_What is expected_.
Rewrite the lines from the one containing "gray textured towel at upper center lies further" through the one containing "When comparing their distances from white glossy", changing "upper center" to "top center" and leaving everything else as it is. Give back only those lines.

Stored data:
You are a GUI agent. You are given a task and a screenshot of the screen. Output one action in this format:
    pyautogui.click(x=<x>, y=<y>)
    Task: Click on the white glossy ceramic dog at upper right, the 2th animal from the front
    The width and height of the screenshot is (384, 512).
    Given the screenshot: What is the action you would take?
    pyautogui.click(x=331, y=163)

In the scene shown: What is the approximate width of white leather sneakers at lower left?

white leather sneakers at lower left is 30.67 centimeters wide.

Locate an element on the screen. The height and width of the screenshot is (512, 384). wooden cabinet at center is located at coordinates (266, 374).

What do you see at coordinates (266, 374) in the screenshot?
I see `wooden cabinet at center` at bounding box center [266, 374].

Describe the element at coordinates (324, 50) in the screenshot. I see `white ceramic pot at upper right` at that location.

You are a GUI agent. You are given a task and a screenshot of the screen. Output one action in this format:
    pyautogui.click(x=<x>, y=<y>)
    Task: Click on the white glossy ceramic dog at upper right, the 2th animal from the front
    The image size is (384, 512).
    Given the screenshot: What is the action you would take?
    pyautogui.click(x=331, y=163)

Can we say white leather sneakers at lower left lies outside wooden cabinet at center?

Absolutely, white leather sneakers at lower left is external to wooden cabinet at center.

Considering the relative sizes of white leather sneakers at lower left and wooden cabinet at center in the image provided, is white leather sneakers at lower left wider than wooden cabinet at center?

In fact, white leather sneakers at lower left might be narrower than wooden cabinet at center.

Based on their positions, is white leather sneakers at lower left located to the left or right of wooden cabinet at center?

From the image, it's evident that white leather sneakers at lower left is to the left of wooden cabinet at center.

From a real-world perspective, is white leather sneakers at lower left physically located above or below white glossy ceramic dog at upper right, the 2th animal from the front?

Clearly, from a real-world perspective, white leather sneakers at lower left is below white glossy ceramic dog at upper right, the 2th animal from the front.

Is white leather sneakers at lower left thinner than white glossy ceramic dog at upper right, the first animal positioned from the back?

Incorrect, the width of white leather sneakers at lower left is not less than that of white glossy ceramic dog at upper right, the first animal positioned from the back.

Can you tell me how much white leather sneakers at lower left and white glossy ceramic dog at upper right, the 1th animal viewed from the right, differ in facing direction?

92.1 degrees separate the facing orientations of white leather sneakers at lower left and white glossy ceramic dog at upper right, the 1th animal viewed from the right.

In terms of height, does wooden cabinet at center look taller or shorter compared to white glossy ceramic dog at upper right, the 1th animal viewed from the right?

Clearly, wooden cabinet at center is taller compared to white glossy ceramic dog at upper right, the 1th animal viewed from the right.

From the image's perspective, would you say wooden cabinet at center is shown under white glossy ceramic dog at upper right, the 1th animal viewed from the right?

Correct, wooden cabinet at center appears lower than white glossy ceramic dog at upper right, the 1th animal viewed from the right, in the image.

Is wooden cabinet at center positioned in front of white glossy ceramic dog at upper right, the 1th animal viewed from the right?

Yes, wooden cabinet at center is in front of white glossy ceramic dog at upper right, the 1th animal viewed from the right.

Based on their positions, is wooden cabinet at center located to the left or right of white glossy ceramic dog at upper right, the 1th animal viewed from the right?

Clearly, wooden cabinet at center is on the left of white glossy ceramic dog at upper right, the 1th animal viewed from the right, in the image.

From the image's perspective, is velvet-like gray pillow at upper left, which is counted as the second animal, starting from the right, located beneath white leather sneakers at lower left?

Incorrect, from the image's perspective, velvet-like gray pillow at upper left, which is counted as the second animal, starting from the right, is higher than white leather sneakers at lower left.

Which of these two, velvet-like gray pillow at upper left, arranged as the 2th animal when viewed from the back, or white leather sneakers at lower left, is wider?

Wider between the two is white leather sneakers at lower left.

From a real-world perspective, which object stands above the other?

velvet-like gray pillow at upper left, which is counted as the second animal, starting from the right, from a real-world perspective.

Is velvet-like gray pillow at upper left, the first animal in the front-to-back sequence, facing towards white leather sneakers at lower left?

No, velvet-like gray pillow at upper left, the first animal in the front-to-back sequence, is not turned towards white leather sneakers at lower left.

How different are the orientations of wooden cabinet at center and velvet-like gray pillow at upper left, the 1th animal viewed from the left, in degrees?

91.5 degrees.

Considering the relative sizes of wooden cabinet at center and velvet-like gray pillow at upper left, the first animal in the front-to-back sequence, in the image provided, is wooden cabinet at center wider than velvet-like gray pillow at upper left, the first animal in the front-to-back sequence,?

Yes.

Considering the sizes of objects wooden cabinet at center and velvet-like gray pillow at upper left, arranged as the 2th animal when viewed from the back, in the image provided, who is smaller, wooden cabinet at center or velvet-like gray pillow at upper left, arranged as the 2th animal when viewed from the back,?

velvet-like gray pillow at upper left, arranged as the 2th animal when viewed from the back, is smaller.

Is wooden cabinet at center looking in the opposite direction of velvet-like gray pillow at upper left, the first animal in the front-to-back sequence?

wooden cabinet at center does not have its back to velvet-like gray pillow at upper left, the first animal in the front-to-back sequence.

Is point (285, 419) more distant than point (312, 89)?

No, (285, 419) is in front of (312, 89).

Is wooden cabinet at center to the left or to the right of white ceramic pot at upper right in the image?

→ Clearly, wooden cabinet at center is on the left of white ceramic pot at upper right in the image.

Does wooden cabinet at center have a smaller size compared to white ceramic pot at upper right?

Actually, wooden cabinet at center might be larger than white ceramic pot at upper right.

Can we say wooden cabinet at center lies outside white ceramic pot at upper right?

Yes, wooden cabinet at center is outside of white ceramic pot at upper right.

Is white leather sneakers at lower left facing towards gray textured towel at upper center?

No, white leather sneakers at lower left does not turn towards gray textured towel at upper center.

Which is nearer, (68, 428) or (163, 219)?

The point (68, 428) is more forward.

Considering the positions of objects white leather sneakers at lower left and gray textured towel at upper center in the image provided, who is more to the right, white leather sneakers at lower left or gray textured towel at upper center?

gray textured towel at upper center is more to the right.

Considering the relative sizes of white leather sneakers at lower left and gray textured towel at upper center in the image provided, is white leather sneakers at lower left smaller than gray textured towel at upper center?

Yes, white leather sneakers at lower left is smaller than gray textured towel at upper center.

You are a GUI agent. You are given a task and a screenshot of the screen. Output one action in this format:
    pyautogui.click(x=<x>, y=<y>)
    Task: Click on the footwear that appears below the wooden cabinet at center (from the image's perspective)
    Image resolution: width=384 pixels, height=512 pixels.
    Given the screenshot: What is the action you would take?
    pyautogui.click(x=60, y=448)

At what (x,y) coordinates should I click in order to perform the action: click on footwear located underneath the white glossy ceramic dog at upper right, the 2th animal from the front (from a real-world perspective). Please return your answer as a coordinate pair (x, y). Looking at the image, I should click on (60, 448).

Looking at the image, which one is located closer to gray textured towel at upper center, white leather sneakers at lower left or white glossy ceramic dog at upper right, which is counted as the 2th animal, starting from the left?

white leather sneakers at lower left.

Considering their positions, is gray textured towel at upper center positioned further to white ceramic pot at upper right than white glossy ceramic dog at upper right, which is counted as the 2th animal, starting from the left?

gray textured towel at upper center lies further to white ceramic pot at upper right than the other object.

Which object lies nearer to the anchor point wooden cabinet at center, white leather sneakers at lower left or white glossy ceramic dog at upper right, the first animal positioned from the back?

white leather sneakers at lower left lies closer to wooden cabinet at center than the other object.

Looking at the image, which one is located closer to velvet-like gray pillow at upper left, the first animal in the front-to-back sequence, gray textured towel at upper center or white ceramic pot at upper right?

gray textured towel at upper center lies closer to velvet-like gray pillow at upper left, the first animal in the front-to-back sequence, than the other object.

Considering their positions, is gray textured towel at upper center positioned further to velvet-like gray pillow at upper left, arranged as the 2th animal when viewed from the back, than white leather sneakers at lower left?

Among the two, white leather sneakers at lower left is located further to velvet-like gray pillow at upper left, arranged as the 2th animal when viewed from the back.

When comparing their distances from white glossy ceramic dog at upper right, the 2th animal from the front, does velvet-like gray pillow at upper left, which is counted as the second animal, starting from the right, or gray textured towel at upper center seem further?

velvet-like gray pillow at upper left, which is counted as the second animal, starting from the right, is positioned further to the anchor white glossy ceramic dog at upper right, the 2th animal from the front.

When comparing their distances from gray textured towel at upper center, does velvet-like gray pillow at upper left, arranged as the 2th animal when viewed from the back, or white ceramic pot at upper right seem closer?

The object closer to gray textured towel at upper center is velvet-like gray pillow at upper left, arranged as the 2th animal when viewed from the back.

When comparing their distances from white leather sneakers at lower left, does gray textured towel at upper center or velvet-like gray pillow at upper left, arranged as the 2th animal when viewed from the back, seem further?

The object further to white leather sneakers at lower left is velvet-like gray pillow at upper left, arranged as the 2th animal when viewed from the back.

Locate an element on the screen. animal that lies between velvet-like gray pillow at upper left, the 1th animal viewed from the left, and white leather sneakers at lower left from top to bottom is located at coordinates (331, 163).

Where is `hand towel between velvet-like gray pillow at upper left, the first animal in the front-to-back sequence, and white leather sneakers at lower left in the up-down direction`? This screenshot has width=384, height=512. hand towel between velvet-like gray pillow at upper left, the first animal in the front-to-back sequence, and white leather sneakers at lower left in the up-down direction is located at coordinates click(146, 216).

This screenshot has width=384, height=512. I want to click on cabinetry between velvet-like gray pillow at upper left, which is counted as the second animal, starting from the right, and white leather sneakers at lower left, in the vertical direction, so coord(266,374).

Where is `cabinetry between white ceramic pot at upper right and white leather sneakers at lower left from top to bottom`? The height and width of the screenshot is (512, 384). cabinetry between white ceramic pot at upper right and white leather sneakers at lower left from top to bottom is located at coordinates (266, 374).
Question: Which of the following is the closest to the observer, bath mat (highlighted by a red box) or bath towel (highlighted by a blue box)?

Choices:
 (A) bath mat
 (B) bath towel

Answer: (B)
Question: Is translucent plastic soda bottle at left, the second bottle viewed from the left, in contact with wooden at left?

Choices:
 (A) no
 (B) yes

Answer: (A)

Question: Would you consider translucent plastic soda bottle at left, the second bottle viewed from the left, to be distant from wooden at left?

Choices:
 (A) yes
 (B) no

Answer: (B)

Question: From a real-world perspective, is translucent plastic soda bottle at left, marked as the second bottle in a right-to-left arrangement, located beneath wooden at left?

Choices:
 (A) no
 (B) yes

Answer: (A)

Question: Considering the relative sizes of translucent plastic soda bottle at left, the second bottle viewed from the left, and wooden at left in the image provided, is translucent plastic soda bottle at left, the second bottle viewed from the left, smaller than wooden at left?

_Solution_.
gray textured towel at top center lies further to white ceramic pot at upper right than the other object.

Which object lies nearer to the anchor point wooden cabinet at center, white leather sneakers at lower left or white glossy ceramic dog at upper right, the first animal positioned from the back?

white leather sneakers at lower left lies closer to wooden cabinet at center than the other object.

Looking at the image, which one is located closer to velvet-like gray pillow at upper left, the first animal in the front-to-back sequence, gray textured towel at top center or white ceramic pot at upper right?

gray textured towel at top center lies closer to velvet-like gray pillow at upper left, the first animal in the front-to-back sequence, than the other object.

Considering their positions, is gray textured towel at top center positioned further to velvet-like gray pillow at upper left, arranged as the 2th animal when viewed from the back, than white leather sneakers at lower left?

Among the two, white leather sneakers at lower left is located further to velvet-like gray pillow at upper left, arranged as the 2th animal when viewed from the back.

When comparing their distances from white glossy ceramic dog at upper right, the 2th animal from the front, does velvet-like gray pillow at upper left, which is counted as the second animal, starting from the right, or gray textured towel at top center seem further?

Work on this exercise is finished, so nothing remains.